● About this task
Omit every picture, then return each line of the data below exactly.

● Dataset section
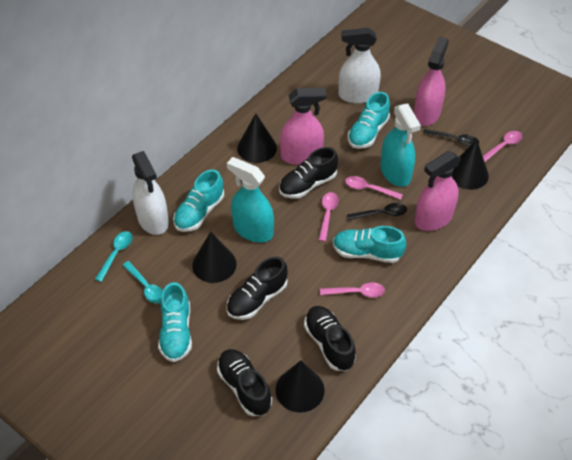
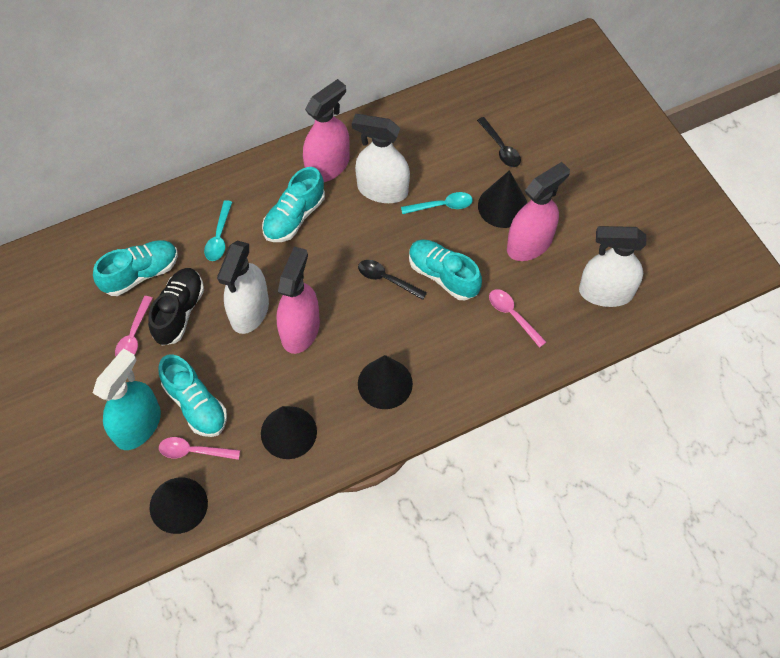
black shoe: 4 -> 1
pink spoon: 4 -> 3
turquoise spray bottle: 2 -> 1
white spray bottle: 2 -> 3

● Written answer
black shoe: 4 -> 1
pink spoon: 4 -> 3
turquoise spray bottle: 2 -> 1
white spray bottle: 2 -> 3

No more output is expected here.